What is being asked:
Wherever the line with "(201, 173) = (246, 165): brown gift -> none" sits in the listing below, transcribe from it up to and including the line with "(502, 383) = (541, 332): pink", exactly, and leave the remaining lines out.
════════
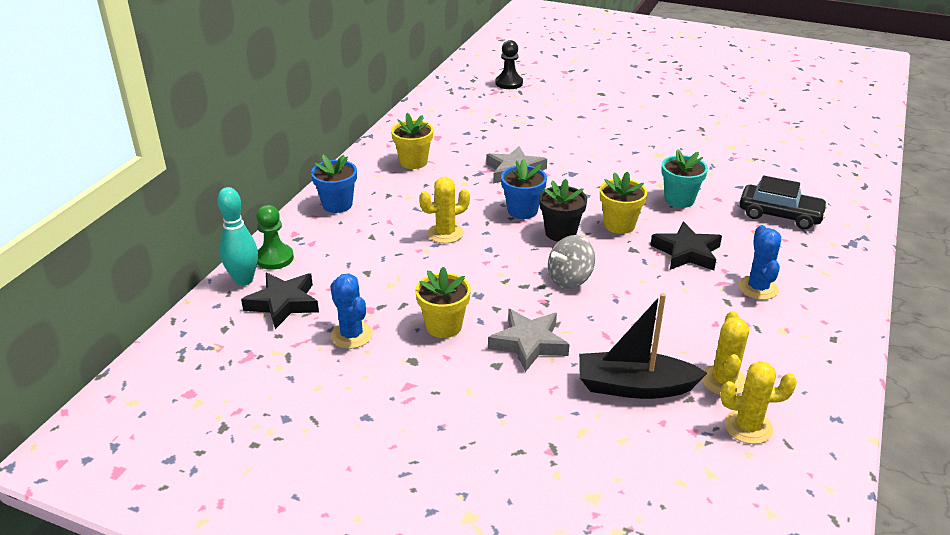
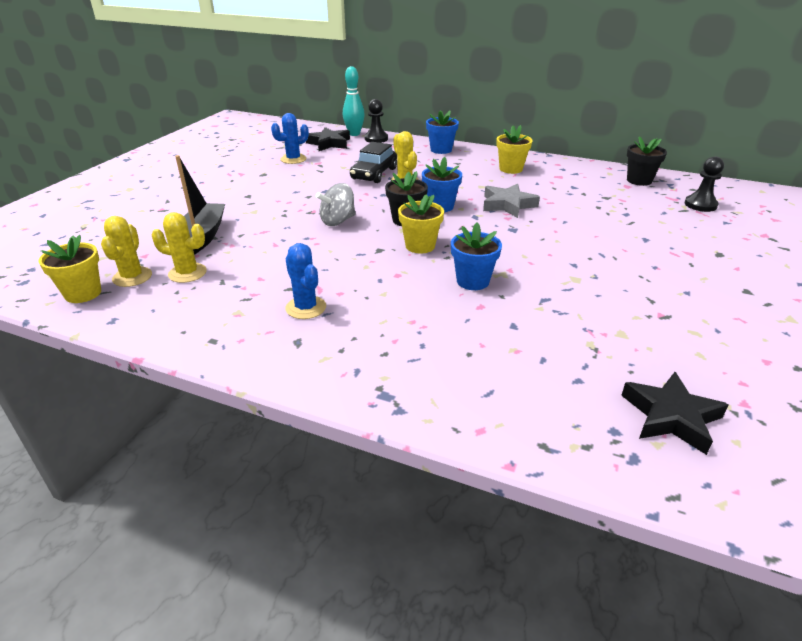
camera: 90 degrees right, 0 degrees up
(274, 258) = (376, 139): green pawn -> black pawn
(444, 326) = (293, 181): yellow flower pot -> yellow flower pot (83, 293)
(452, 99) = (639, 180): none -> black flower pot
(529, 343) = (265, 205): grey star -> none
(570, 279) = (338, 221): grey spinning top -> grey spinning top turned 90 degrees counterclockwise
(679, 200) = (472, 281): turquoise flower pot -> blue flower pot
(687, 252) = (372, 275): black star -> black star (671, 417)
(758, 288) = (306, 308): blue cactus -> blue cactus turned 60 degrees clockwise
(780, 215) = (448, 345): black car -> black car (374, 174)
════════
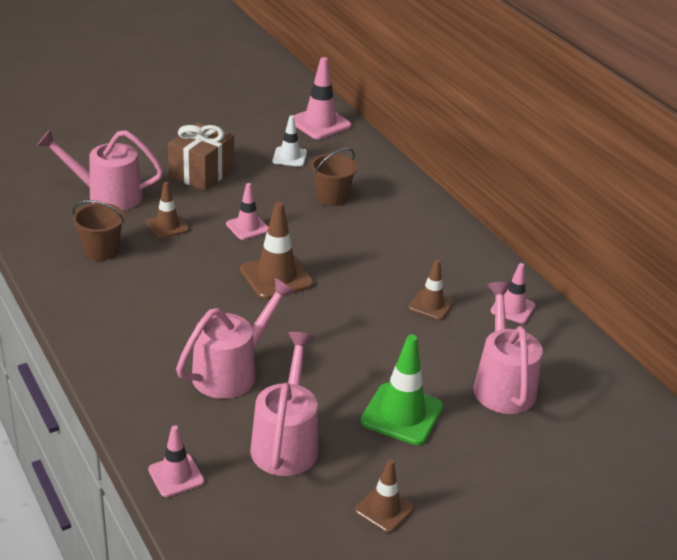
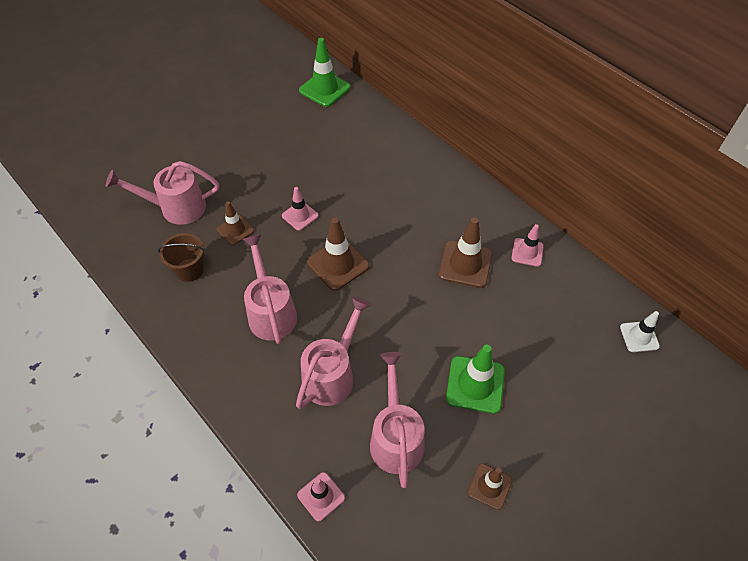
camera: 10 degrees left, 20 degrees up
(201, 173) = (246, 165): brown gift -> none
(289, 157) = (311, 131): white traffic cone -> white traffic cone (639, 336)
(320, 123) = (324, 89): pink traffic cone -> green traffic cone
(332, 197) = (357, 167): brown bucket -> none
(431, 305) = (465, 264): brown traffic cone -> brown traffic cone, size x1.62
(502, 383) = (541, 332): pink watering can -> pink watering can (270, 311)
════════
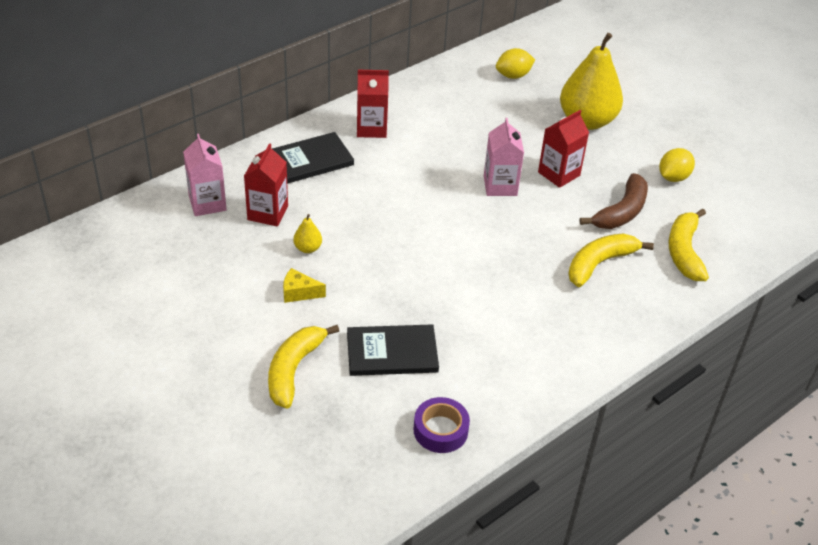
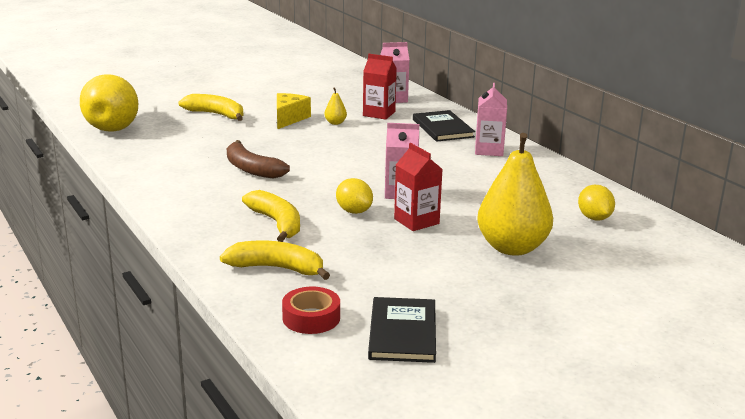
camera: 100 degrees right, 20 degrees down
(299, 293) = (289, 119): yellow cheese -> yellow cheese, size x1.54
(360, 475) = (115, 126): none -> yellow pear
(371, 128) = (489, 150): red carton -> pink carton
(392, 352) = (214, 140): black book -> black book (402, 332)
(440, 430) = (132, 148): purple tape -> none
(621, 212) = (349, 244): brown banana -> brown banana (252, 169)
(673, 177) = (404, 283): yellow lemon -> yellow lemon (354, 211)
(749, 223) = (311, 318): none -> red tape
════════
Task result:
(201, 173) = (246, 165): brown gift -> none
(289, 157) = (311, 131): white traffic cone -> white traffic cone (639, 336)
(320, 123) = (324, 89): pink traffic cone -> green traffic cone
(332, 197) = (357, 167): brown bucket -> none
(431, 305) = (465, 264): brown traffic cone -> brown traffic cone, size x1.62
(502, 383) = (541, 332): pink watering can -> pink watering can (270, 311)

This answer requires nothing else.